Scene edit records

*** Begin section ***

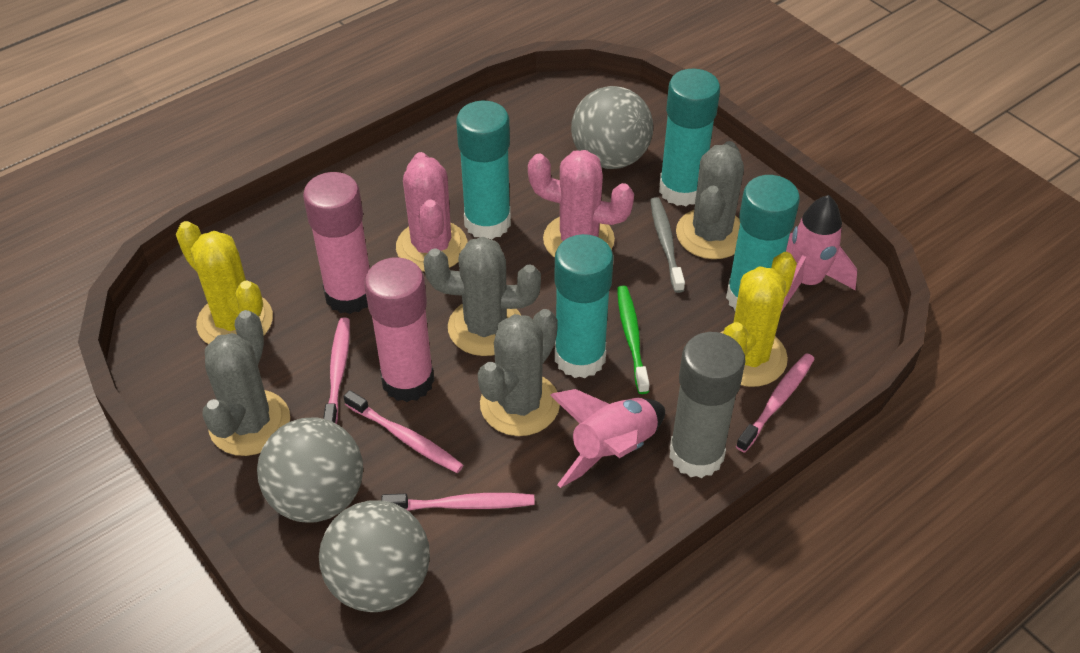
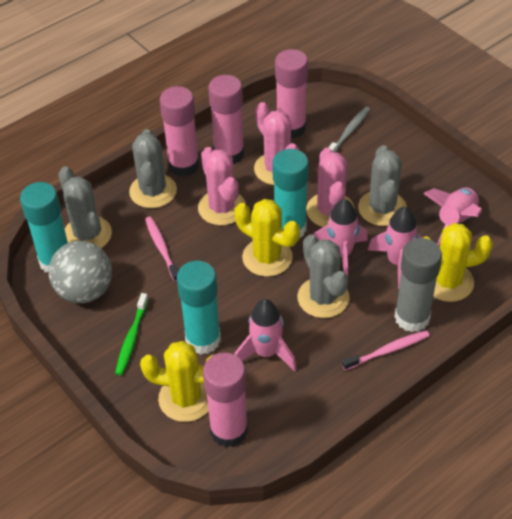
grey ball: 3 -> 1
pink cactus: 2 -> 3
pink glue stick: 2 -> 4
pink rocket: 2 -> 4
pink toothbrush: 4 -> 2
turquoise glue stick: 4 -> 3
yellow cactus: 2 -> 3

*** End section ***

GOAL OF THE EXERCISE:
Please transcribe exactly the line containing "pink toothbrush: 4 -> 2" and every line after it through the end of the records, and nothing else.

WRITTEN ANSWER:
pink toothbrush: 4 -> 2
turquoise glue stick: 4 -> 3
yellow cactus: 2 -> 3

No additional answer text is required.